• [Stated problem] Reproduce each line of the records below word for word, but omit the picture lines.

• [Stored items]
┄┄┄┄┄┄

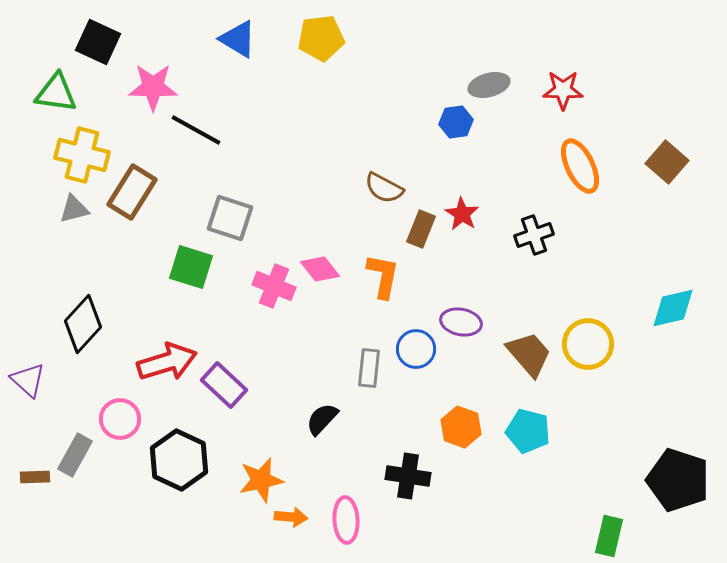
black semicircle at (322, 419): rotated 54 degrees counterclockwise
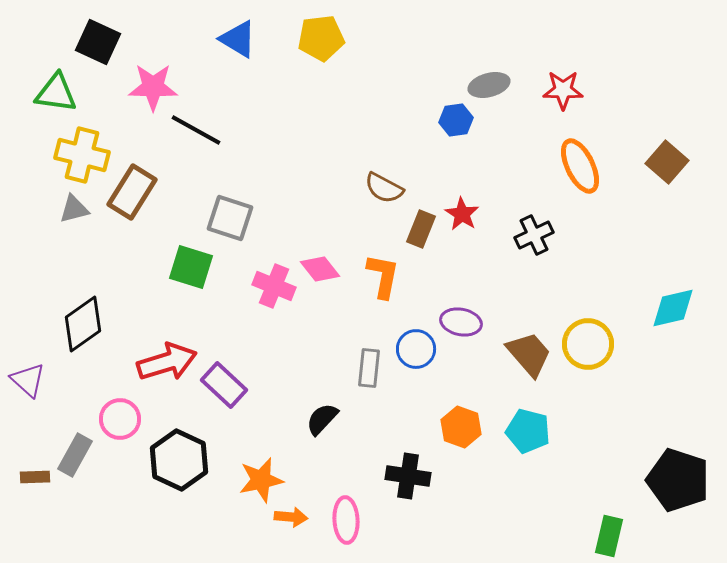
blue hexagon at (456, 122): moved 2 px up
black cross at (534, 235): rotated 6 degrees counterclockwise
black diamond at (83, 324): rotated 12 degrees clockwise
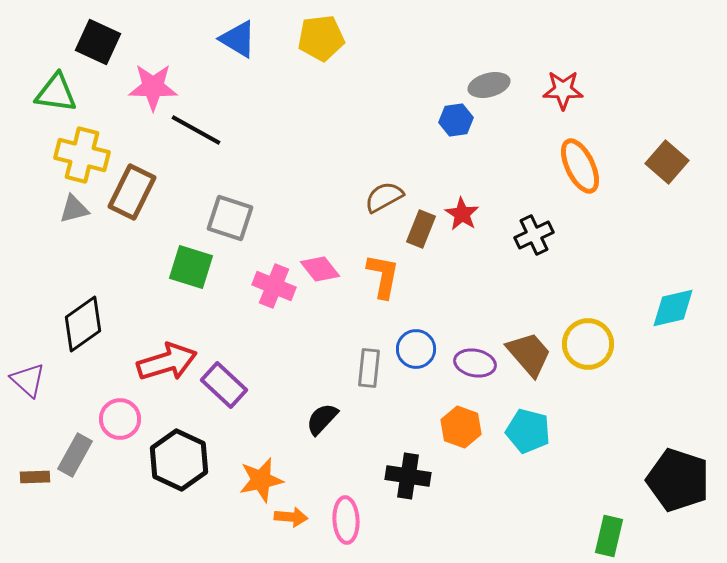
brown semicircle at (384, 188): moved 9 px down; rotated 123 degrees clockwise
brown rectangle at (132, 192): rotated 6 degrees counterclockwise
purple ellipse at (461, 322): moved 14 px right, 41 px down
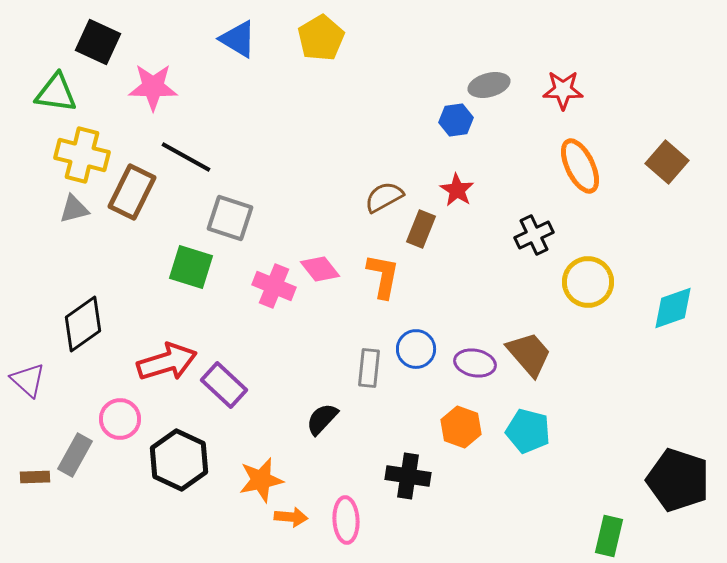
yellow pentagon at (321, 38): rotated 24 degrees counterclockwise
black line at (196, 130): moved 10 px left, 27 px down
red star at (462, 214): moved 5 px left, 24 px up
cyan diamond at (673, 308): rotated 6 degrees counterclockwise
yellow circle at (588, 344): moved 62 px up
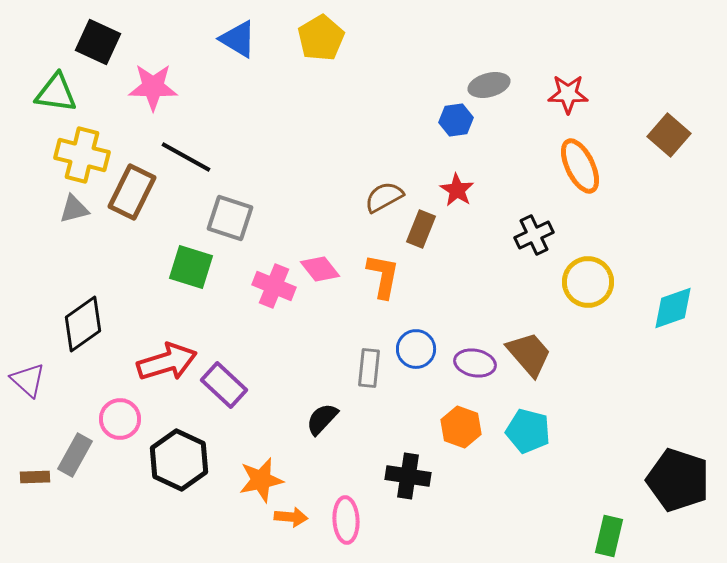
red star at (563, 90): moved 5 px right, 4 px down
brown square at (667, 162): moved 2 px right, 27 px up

┄┄┄┄┄┄

• [The result]
black semicircle at (322, 419): rotated 54 degrees counterclockwise
blue hexagon at (456, 122): moved 2 px up
black cross at (534, 235): rotated 6 degrees counterclockwise
black diamond at (83, 324): rotated 12 degrees clockwise
brown semicircle at (384, 188): moved 9 px down; rotated 123 degrees clockwise
brown rectangle at (132, 192): rotated 6 degrees counterclockwise
purple ellipse at (461, 322): moved 14 px right, 41 px down
yellow pentagon at (321, 38): rotated 24 degrees counterclockwise
black line at (196, 130): moved 10 px left, 27 px down
red star at (462, 214): moved 5 px left, 24 px up
cyan diamond at (673, 308): rotated 6 degrees counterclockwise
yellow circle at (588, 344): moved 62 px up
red star at (563, 90): moved 5 px right, 4 px down
brown square at (667, 162): moved 2 px right, 27 px up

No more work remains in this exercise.